> Task
Write out the entries, please, from the line containing "C8: 47nF (FILT, GND) -> 470nF (FILT, GND)" through their final line, exactly and with nothing else.

*** Opening of Information supplied ***

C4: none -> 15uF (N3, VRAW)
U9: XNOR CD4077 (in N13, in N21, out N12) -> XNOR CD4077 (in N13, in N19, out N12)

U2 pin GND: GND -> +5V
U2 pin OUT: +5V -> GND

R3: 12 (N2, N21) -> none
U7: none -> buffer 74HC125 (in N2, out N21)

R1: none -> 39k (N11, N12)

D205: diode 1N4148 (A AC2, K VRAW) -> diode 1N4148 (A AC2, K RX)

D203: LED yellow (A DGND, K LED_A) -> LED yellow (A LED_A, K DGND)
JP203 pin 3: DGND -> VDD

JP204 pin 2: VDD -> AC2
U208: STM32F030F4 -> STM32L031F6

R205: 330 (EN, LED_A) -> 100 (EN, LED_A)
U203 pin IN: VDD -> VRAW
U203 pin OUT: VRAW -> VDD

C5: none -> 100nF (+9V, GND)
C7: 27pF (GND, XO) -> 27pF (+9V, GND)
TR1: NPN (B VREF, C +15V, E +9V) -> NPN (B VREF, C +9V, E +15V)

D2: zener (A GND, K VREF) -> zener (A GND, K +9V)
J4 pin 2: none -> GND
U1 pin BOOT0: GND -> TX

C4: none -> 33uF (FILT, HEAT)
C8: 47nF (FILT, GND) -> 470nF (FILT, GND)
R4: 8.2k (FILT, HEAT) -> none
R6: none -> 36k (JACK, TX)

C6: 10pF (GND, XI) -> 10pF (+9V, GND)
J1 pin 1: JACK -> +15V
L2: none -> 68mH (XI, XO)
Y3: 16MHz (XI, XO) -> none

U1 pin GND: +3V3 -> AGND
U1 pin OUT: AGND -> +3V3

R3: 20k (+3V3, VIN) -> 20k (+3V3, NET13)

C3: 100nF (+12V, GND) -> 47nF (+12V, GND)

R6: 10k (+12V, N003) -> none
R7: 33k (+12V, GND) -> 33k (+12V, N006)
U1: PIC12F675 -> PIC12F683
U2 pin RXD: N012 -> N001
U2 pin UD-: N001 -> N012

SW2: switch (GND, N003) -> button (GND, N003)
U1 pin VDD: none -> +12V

*** Close of Information supplied ***

> Solution to this exercise
C8: 47nF (FILT, GND) -> 470nF (FILT, GND)
R4: 8.2k (FILT, HEAT) -> none
R6: none -> 36k (JACK, TX)

C6: 10pF (GND, XI) -> 10pF (+9V, GND)
J1 pin 1: JACK -> +15V
L2: none -> 68mH (XI, XO)
Y3: 16MHz (XI, XO) -> none

U1 pin GND: +3V3 -> AGND
U1 pin OUT: AGND -> +3V3

R3: 20k (+3V3, VIN) -> 20k (+3V3, NET13)

C3: 100nF (+12V, GND) -> 47nF (+12V, GND)

R6: 10k (+12V, N003) -> none
R7: 33k (+12V, GND) -> 33k (+12V, N006)
U1: PIC12F675 -> PIC12F683
U2 pin RXD: N012 -> N001
U2 pin UD-: N001 -> N012

SW2: switch (GND, N003) -> button (GND, N003)
U1 pin VDD: none -> +12V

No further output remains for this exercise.